*** Begin section ***
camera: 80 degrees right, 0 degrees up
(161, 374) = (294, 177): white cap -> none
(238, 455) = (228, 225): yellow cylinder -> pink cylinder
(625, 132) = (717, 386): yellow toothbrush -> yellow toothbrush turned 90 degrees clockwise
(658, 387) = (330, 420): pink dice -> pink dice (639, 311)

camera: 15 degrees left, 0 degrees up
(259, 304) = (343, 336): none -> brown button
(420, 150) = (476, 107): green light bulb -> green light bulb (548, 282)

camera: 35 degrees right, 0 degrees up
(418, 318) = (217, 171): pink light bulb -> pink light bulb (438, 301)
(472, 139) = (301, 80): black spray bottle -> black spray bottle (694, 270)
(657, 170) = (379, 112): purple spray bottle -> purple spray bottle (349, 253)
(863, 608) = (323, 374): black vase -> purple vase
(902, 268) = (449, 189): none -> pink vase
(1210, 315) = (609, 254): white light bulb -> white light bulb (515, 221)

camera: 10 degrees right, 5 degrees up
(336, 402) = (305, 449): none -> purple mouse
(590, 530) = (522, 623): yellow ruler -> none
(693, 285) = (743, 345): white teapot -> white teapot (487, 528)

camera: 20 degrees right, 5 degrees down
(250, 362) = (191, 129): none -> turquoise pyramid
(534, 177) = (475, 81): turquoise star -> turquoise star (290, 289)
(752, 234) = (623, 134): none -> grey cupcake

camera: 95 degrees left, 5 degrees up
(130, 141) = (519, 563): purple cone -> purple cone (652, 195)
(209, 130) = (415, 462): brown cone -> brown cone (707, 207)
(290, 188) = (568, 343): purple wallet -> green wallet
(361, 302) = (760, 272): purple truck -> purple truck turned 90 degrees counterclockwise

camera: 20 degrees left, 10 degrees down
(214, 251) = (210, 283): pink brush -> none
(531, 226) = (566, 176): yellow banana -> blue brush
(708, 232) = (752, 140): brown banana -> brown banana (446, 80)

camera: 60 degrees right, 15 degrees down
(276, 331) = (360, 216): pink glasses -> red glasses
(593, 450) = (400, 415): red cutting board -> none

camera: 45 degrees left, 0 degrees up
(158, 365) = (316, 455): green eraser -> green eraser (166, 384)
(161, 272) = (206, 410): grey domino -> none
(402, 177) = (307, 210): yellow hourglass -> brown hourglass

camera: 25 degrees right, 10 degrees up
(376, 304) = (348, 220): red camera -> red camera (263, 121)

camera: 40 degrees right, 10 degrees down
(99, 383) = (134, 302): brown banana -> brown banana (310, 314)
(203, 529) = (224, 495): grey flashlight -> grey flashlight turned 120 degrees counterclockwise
*** End section ***
WHAT THE EXERCISE ASKS: Read the listing. Copy each line that has the word "green" in it.

SOLUTION:
(420, 150) = (476, 107): green light bulb -> green light bulb (548, 282)
(290, 188) = (568, 343): purple wallet -> green wallet
(158, 365) = (316, 455): green eraser -> green eraser (166, 384)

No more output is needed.